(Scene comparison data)

============

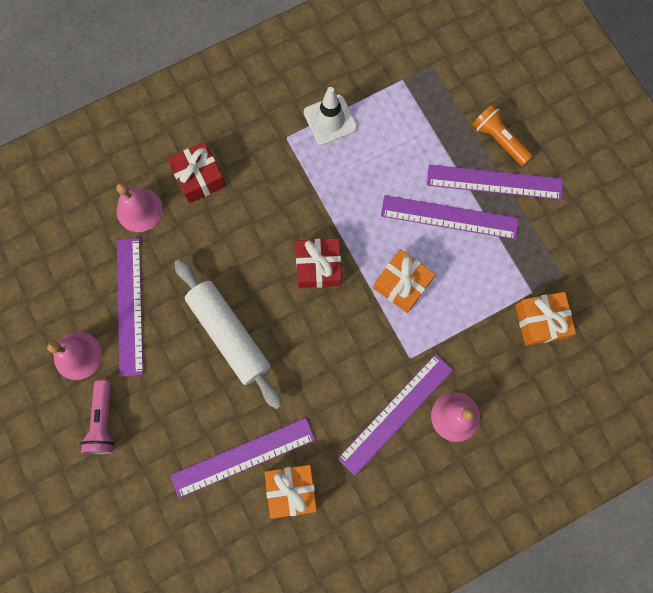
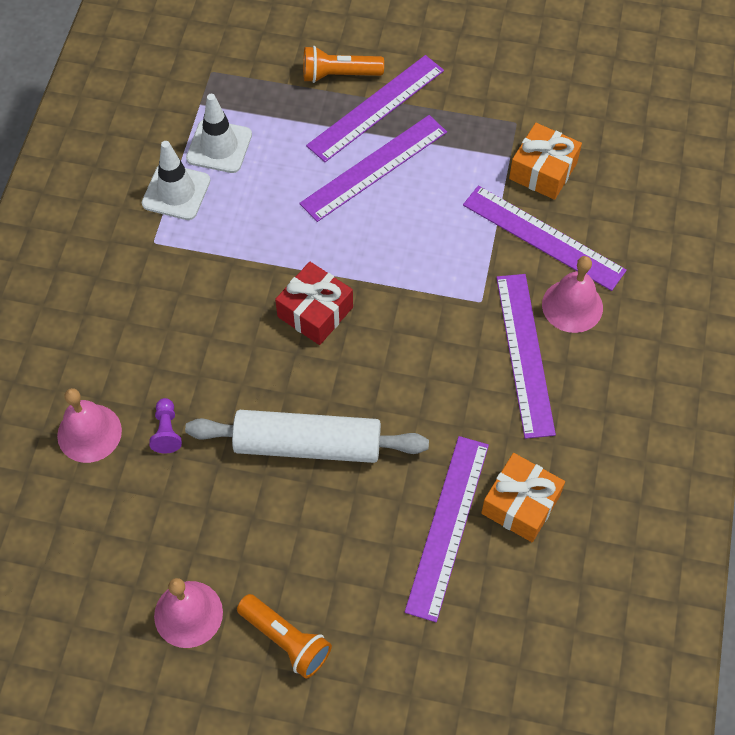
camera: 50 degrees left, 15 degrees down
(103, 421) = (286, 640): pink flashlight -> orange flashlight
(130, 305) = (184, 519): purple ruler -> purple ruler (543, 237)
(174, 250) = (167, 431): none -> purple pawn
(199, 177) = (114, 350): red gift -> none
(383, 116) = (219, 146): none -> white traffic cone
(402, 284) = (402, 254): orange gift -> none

============

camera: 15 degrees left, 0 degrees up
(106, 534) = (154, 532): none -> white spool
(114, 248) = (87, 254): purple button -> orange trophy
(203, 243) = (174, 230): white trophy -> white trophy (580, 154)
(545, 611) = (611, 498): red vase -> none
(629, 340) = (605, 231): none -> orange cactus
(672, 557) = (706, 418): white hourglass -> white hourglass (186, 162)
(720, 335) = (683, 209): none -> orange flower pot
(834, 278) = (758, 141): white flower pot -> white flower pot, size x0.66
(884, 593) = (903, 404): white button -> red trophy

============

**PROBLEM TO SOLVE**. Whichever lines of the records above hold the word "degrees" should all be copied out.

**WRITTEN SOLUTION**.
camera: 50 degrees left, 15 degrees down
camera: 15 degrees left, 0 degrees up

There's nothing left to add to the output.